● Brief:
An exact transcript is needed of the material below, beginning at the line that contains "cyan plate B5:B6" and continuing through its last line; nothing else should appear.

● Excerpted records:
____

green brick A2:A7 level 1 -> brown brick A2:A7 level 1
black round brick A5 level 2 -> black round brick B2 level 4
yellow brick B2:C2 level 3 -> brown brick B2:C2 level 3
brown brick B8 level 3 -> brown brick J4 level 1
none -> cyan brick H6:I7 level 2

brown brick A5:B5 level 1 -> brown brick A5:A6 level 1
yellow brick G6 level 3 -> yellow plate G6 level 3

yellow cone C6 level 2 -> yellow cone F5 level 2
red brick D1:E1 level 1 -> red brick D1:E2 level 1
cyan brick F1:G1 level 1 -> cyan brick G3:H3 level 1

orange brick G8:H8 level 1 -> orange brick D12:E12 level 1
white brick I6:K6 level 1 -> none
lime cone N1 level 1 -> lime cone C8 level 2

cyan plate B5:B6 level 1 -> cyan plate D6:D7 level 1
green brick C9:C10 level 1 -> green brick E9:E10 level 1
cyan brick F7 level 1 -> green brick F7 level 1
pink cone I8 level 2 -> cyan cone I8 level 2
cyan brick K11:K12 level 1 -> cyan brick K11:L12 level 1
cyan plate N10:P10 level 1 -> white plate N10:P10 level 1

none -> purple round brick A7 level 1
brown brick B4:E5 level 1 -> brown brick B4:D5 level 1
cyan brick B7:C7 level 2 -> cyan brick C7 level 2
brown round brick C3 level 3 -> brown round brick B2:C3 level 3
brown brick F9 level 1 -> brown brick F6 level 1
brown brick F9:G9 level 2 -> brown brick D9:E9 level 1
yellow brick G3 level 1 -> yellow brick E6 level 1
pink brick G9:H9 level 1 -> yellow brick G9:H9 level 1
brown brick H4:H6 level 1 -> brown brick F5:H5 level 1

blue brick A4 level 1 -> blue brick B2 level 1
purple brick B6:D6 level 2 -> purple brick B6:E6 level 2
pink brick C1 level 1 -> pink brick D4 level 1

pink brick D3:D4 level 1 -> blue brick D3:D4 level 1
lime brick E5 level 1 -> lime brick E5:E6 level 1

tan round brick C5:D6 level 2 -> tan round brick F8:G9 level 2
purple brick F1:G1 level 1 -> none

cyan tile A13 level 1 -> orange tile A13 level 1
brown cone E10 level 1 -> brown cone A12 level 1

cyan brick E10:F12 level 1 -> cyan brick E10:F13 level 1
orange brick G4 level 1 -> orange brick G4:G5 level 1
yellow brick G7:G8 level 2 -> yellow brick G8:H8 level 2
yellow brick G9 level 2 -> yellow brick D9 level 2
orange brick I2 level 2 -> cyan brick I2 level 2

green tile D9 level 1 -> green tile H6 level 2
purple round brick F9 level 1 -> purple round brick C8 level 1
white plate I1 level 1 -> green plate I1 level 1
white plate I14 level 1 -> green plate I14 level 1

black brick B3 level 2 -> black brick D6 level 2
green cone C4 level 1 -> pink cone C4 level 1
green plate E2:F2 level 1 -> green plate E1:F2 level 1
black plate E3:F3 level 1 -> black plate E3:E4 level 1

____

● Completed task:
cyan plate B5:B6 level 1 -> cyan plate D6:D7 level 1
green brick C9:C10 level 1 -> green brick E9:E10 level 1
cyan brick F7 level 1 -> green brick F7 level 1
pink cone I8 level 2 -> cyan cone I8 level 2
cyan brick K11:K12 level 1 -> cyan brick K11:L12 level 1
cyan plate N10:P10 level 1 -> white plate N10:P10 level 1

none -> purple round brick A7 level 1
brown brick B4:E5 level 1 -> brown brick B4:D5 level 1
cyan brick B7:C7 level 2 -> cyan brick C7 level 2
brown round brick C3 level 3 -> brown round brick B2:C3 level 3
brown brick F9 level 1 -> brown brick F6 level 1
brown brick F9:G9 level 2 -> brown brick D9:E9 level 1
yellow brick G3 level 1 -> yellow brick E6 level 1
pink brick G9:H9 level 1 -> yellow brick G9:H9 level 1
brown brick H4:H6 level 1 -> brown brick F5:H5 level 1

blue brick A4 level 1 -> blue brick B2 level 1
purple brick B6:D6 level 2 -> purple brick B6:E6 level 2
pink brick C1 level 1 -> pink brick D4 level 1

pink brick D3:D4 level 1 -> blue brick D3:D4 level 1
lime brick E5 level 1 -> lime brick E5:E6 level 1

tan round brick C5:D6 level 2 -> tan round brick F8:G9 level 2
purple brick F1:G1 level 1 -> none

cyan tile A13 level 1 -> orange tile A13 level 1
brown cone E10 level 1 -> brown cone A12 level 1

cyan brick E10:F12 level 1 -> cyan brick E10:F13 level 1
orange brick G4 level 1 -> orange brick G4:G5 level 1
yellow brick G7:G8 level 2 -> yellow brick G8:H8 level 2
yellow brick G9 level 2 -> yellow brick D9 level 2
orange brick I2 level 2 -> cyan brick I2 level 2

green tile D9 level 1 -> green tile H6 level 2
purple round brick F9 level 1 -> purple round brick C8 level 1
white plate I1 level 1 -> green plate I1 level 1
white plate I14 level 1 -> green plate I14 level 1

black brick B3 level 2 -> black brick D6 level 2
green cone C4 level 1 -> pink cone C4 level 1
green plate E2:F2 level 1 -> green plate E1:F2 level 1
black plate E3:F3 level 1 -> black plate E3:E4 level 1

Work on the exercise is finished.